## Requirements
Update the material below, starting with the line containing "Standing taller between" and going on through the line containing "How different are", by swapping "plaid fabric armchair" for "checkered fabric armchair" everywhere and leaving all else the same. Give back only those lines.

(Recorded data)
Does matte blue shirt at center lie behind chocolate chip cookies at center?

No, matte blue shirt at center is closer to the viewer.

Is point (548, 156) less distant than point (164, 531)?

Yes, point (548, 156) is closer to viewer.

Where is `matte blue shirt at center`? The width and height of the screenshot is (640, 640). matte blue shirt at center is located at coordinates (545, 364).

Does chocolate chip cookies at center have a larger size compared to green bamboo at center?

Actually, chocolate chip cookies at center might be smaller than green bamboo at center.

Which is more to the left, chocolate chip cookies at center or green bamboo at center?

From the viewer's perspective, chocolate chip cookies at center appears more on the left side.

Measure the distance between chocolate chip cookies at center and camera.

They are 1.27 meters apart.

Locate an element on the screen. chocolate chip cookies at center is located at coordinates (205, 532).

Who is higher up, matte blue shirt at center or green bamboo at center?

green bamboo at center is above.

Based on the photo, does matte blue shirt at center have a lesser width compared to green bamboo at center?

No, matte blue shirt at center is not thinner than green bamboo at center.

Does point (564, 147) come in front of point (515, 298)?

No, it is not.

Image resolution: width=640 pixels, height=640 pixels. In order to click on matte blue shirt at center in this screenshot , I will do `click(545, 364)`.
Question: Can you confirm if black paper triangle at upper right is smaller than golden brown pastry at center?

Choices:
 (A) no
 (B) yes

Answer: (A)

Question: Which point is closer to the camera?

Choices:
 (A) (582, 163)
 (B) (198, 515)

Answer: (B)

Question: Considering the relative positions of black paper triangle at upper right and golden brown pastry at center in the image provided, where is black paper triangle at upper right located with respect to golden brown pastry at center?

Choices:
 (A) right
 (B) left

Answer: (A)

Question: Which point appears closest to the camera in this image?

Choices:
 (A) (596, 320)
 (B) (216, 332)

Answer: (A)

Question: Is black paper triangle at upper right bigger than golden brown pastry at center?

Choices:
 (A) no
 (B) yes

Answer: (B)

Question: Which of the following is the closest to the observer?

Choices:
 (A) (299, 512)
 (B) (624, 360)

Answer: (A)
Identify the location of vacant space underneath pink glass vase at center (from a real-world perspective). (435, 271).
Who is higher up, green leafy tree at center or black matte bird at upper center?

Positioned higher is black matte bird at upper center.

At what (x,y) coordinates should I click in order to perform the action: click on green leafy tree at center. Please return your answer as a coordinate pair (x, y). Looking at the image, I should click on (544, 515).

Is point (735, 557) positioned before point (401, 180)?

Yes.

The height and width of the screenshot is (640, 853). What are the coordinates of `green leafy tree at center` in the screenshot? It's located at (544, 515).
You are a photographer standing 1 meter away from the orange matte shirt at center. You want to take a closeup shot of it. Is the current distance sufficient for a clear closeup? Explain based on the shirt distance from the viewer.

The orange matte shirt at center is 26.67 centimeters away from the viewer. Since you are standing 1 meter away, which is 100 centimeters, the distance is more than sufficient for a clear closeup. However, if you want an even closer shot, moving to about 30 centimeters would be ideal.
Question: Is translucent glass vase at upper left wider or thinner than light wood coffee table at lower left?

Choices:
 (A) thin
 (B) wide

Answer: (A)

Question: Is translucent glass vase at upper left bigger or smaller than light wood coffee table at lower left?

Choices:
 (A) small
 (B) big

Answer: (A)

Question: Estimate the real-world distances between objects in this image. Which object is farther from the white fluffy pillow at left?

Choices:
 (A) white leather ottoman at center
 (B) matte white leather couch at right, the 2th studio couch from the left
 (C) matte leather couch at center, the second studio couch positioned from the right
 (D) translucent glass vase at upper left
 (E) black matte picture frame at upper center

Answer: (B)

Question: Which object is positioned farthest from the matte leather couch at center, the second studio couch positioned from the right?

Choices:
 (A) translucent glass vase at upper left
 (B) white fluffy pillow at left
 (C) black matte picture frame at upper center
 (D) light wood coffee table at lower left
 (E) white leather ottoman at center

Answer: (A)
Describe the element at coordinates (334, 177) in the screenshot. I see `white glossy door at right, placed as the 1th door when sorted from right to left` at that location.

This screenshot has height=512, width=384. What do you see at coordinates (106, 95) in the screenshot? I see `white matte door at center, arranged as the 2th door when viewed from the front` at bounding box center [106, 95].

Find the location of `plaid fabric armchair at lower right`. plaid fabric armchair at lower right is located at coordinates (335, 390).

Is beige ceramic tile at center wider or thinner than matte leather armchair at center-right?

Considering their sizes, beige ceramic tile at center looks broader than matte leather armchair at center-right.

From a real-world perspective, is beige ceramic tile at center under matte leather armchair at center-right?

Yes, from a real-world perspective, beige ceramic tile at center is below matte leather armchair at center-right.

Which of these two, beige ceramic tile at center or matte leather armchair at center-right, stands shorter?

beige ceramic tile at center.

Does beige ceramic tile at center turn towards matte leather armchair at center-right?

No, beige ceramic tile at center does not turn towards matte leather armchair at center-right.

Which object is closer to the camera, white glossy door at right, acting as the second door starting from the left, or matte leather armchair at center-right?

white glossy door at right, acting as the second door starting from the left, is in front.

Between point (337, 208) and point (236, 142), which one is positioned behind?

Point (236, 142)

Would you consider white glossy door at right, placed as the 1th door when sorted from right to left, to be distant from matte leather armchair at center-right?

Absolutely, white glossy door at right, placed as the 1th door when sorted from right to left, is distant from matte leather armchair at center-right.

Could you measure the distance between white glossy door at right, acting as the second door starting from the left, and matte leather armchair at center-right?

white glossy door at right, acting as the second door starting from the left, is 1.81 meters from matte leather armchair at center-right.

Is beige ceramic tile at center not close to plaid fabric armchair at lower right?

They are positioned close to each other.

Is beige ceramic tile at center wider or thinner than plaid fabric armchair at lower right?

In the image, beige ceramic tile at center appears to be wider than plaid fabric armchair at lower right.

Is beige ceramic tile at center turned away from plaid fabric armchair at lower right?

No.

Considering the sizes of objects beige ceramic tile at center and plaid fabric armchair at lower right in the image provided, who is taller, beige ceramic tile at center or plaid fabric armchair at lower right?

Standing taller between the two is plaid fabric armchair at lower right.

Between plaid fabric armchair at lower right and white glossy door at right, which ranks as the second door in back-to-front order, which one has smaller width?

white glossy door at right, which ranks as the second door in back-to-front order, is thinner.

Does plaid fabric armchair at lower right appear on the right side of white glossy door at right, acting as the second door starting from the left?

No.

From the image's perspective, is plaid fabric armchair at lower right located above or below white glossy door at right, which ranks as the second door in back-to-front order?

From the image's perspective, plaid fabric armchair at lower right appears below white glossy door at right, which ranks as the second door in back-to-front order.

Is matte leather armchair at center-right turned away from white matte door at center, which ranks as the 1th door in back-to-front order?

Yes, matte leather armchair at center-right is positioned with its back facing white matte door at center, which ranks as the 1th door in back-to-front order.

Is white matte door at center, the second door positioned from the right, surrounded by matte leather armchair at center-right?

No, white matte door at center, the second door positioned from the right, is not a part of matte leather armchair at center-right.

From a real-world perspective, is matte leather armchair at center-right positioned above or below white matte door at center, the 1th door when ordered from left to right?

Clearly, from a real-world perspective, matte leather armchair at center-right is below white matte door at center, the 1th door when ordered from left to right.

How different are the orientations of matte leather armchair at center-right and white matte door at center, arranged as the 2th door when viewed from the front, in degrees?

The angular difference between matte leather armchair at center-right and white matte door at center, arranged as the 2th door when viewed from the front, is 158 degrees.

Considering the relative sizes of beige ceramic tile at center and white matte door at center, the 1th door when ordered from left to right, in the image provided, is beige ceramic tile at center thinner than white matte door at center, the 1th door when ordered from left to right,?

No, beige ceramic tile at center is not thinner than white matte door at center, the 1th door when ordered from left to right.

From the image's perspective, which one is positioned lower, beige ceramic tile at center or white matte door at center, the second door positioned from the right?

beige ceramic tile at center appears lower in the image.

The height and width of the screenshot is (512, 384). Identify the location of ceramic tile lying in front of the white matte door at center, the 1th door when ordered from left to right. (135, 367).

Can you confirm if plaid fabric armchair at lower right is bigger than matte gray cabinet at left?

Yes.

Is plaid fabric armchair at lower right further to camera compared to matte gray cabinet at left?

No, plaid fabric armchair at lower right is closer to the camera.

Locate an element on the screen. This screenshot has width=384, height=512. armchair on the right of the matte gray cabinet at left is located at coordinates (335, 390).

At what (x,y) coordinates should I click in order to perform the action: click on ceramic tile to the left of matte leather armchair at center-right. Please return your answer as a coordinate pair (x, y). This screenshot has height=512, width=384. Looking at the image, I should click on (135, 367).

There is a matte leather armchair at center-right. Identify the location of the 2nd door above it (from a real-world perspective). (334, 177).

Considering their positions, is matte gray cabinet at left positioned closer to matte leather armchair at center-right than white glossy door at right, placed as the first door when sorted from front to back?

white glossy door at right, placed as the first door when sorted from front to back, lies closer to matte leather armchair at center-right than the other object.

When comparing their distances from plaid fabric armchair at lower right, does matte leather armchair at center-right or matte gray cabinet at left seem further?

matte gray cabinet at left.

## Response for this exercise
Standing taller between the two is checkered fabric armchair at lower right.

Between checkered fabric armchair at lower right and white glossy door at right, which ranks as the second door in back-to-front order, which one has smaller width?

white glossy door at right, which ranks as the second door in back-to-front order, is thinner.

Does checkered fabric armchair at lower right appear on the right side of white glossy door at right, acting as the second door starting from the left?

No.

From the image's perspective, is checkered fabric armchair at lower right located above or below white glossy door at right, which ranks as the second door in back-to-front order?

From the image's perspective, checkered fabric armchair at lower right appears below white glossy door at right, which ranks as the second door in back-to-front order.

Is matte leather armchair at center-right turned away from white matte door at center, which ranks as the 1th door in back-to-front order?

Yes, matte leather armchair at center-right is positioned with its back facing white matte door at center, which ranks as the 1th door in back-to-front order.

Is white matte door at center, the second door positioned from the right, surrounded by matte leather armchair at center-right?

No, white matte door at center, the second door positioned from the right, is not a part of matte leather armchair at center-right.

From a real-world perspective, is matte leather armchair at center-right positioned above or below white matte door at center, the 1th door when ordered from left to right?

Clearly, from a real-world perspective, matte leather armchair at center-right is below white matte door at center, the 1th door when ordered from left to right.

How different are the orientations of matte leather armchair at center-right and white matte door at center, arranged as the 2th door when viewed from the front, in degrees?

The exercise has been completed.